#### Task goal:
Each line containing the word "relocated" must be copied from the material below.

#### Supplied material:

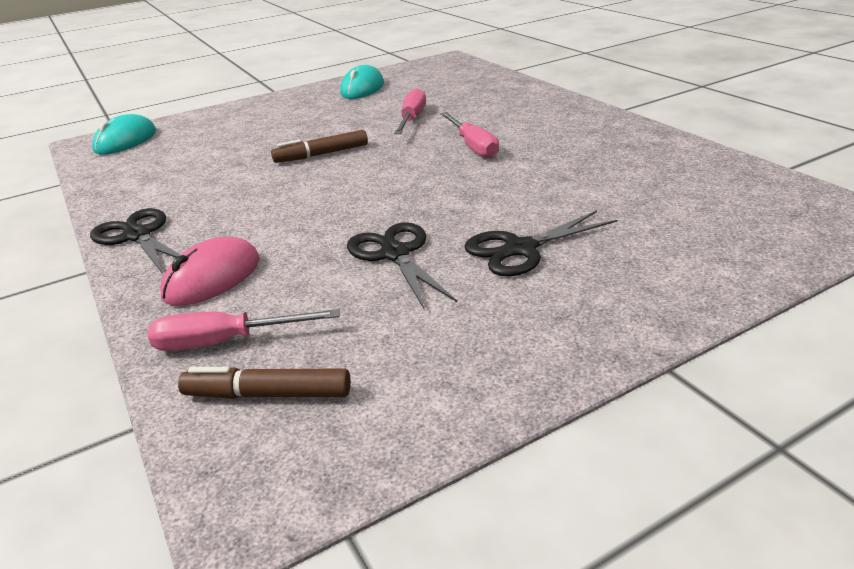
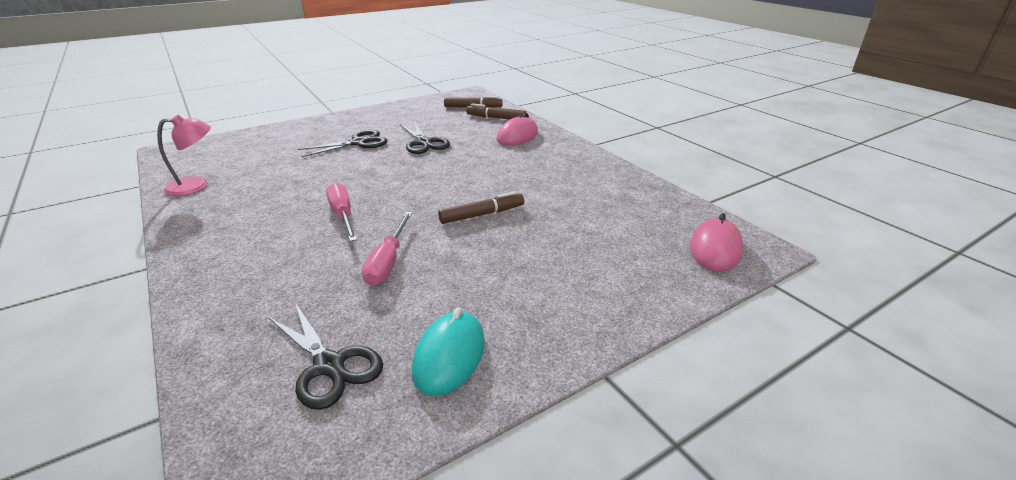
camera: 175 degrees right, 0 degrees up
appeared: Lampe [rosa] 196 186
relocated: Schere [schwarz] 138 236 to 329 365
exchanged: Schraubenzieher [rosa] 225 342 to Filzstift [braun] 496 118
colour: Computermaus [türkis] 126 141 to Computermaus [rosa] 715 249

--

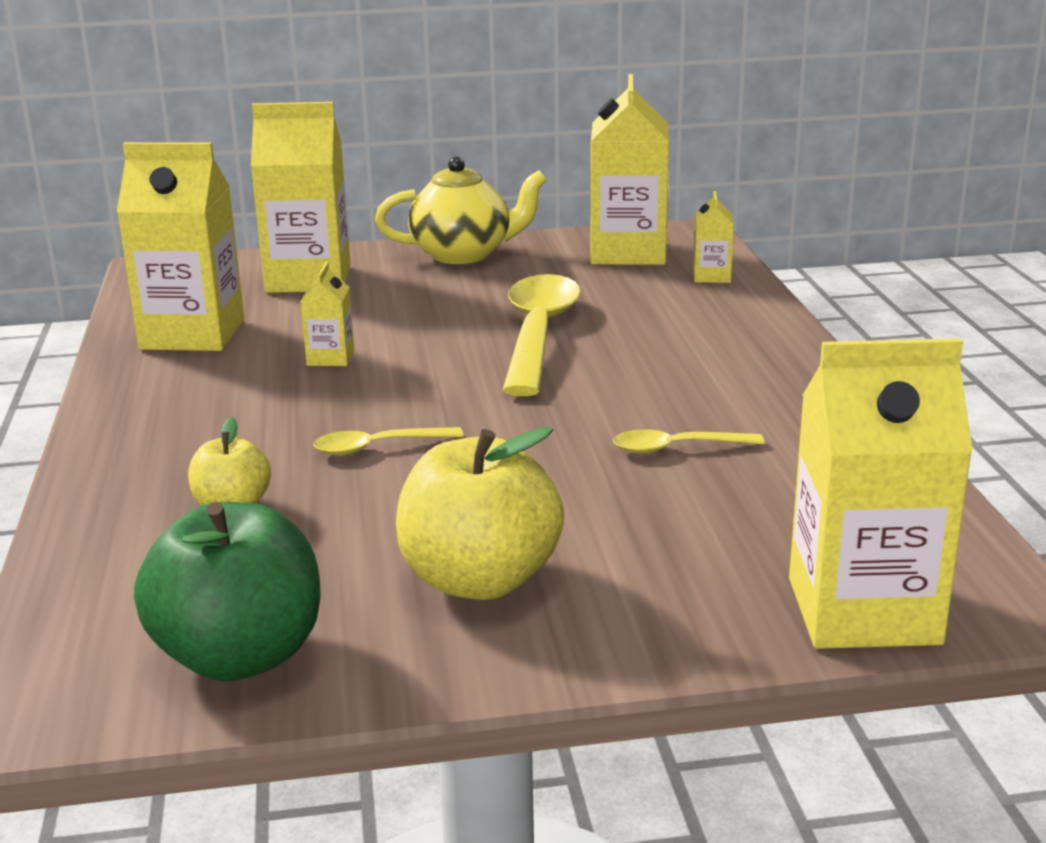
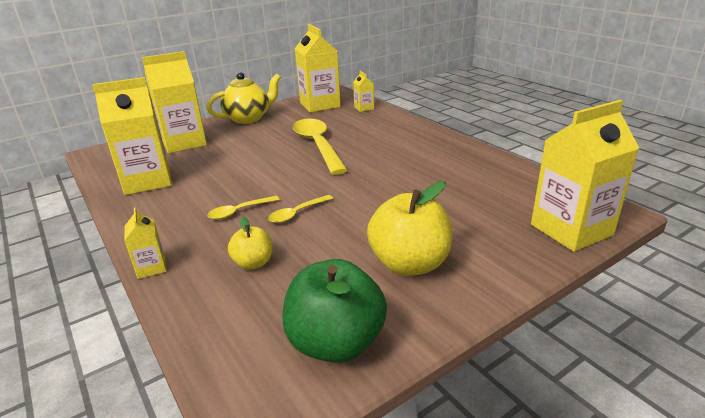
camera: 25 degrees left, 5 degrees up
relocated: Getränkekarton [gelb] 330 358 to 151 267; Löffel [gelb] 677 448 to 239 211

#### Output:
relocated: Schere [schwarz] 138 236 to 329 365
relocated: Getränkekarton [gelb] 330 358 to 151 267; Löffel [gelb] 677 448 to 239 211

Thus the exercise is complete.